Within the data below, determine how many lines contain "purple" and supply only that figure.
----
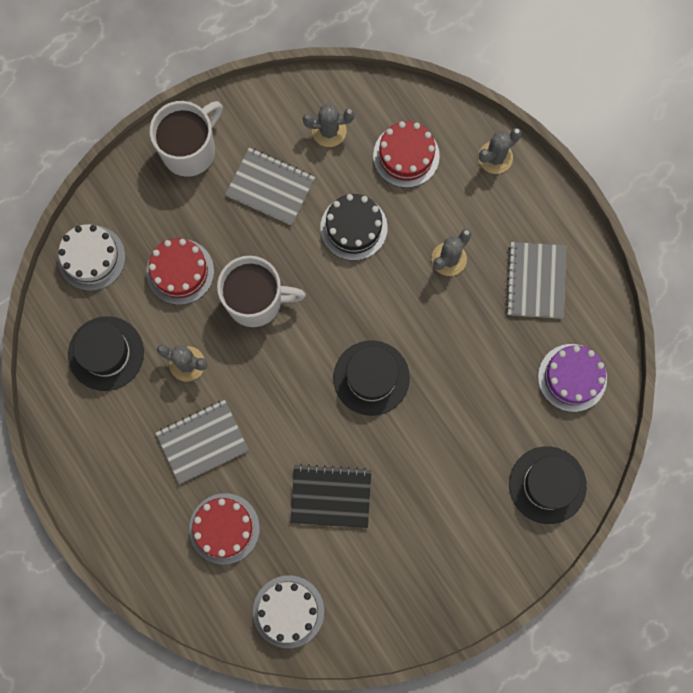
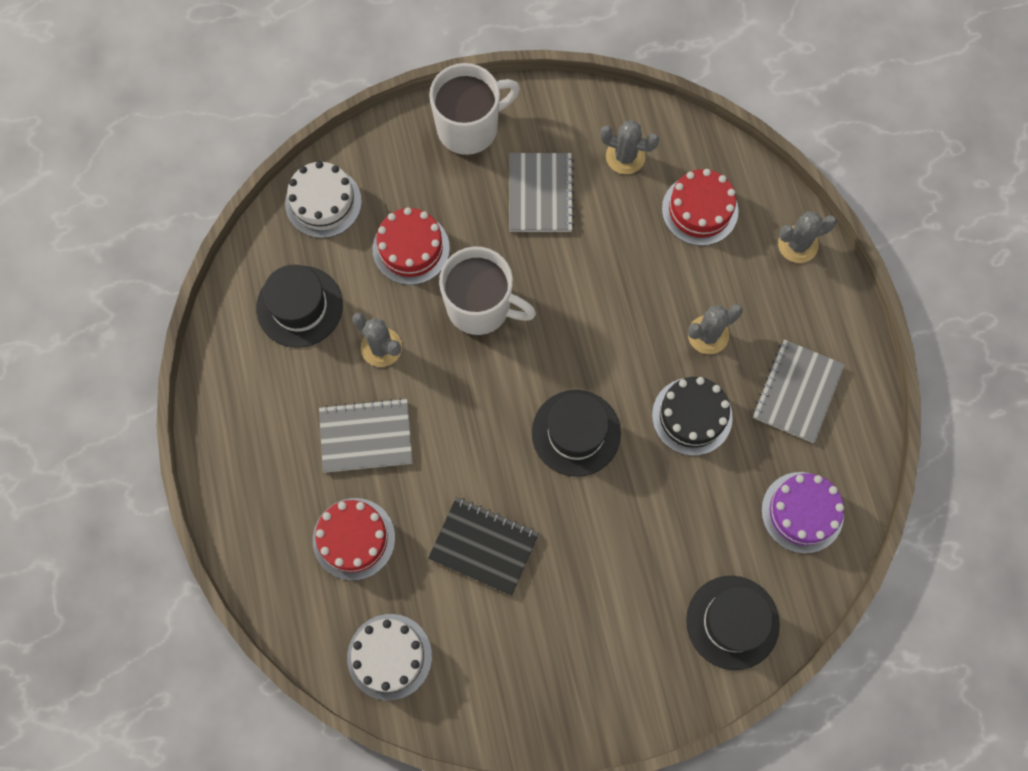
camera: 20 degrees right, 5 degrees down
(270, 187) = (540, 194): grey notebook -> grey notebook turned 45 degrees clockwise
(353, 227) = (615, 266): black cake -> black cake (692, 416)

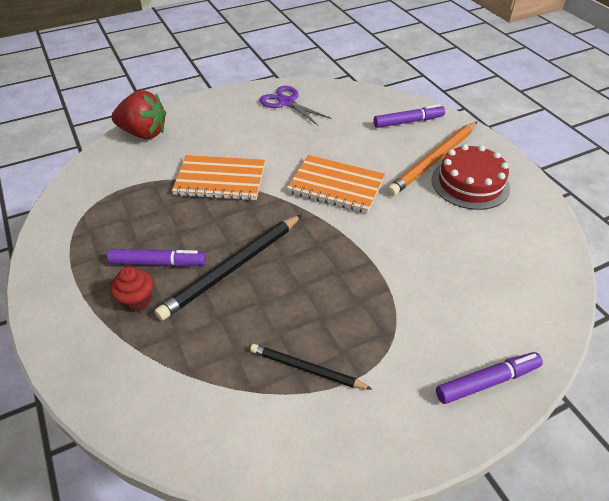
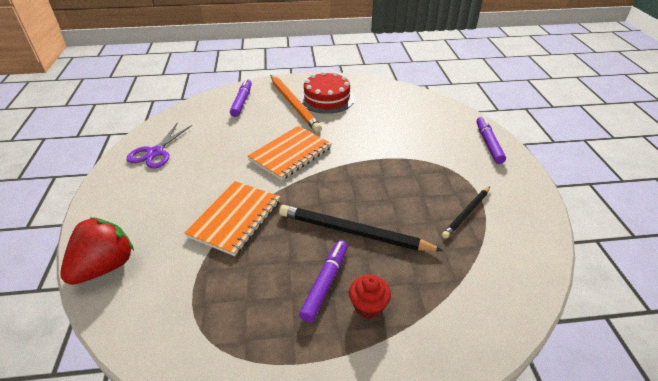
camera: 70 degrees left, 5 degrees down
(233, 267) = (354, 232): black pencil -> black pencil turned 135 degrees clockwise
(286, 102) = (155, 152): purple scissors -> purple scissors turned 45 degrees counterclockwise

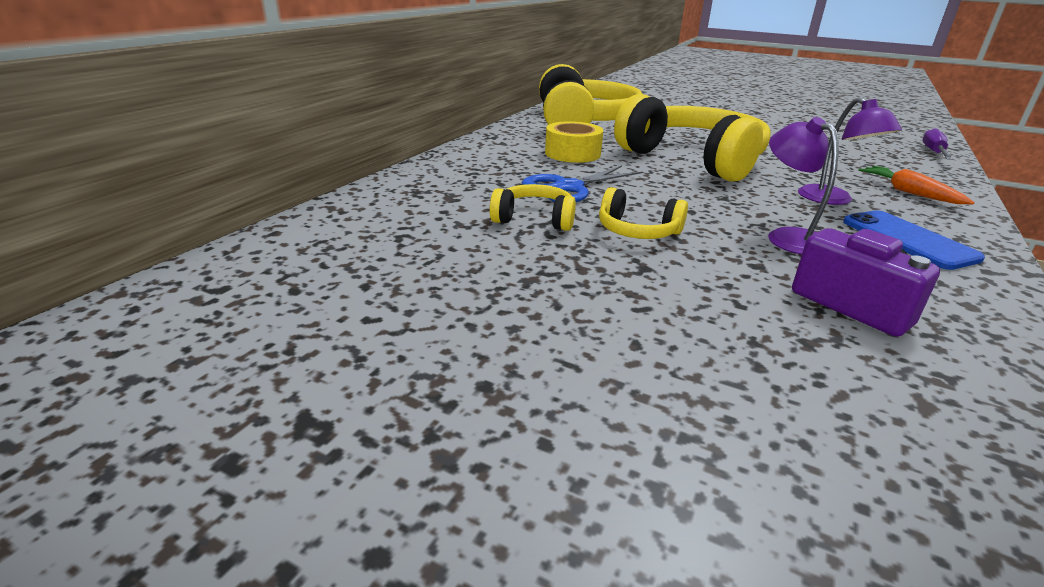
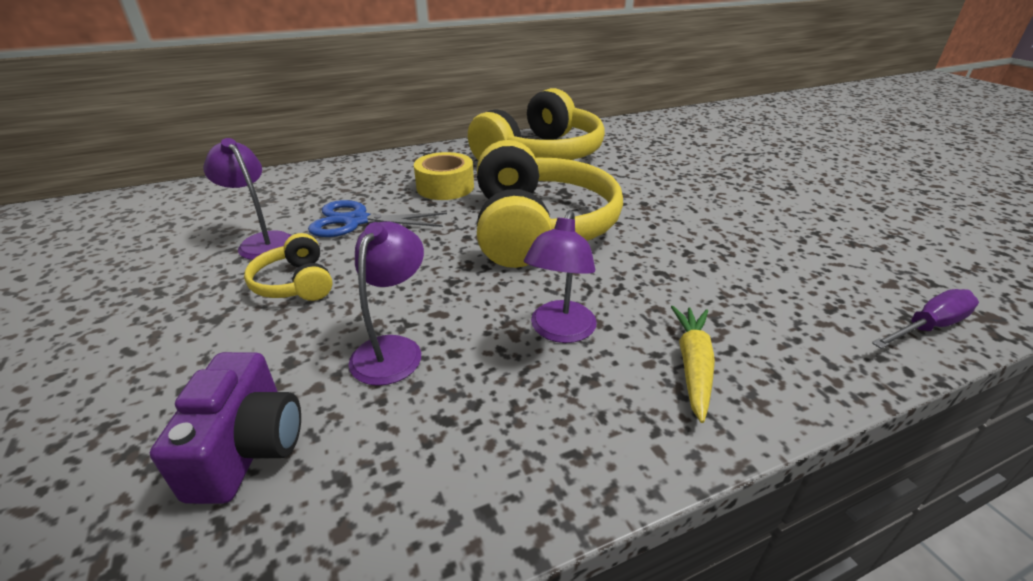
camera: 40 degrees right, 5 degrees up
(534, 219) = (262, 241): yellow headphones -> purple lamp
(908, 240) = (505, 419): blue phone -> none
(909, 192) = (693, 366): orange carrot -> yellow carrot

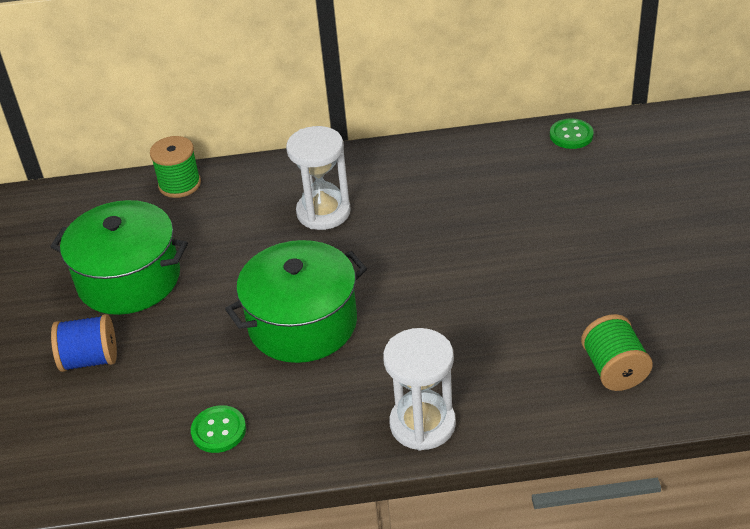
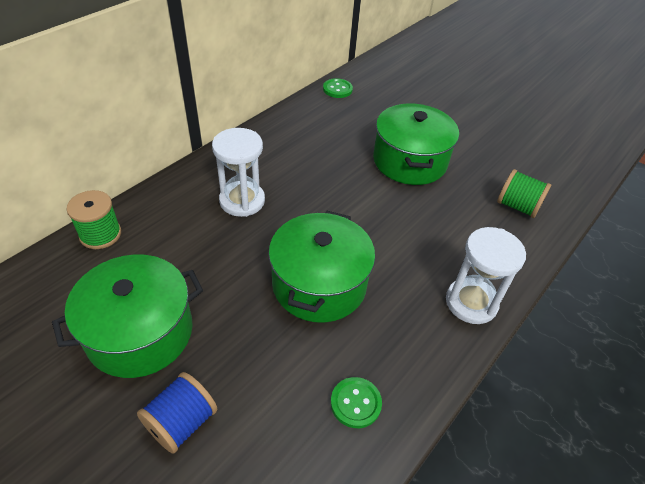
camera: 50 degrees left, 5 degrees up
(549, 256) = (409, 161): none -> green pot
----
__COMPLETED EXERCISE__
2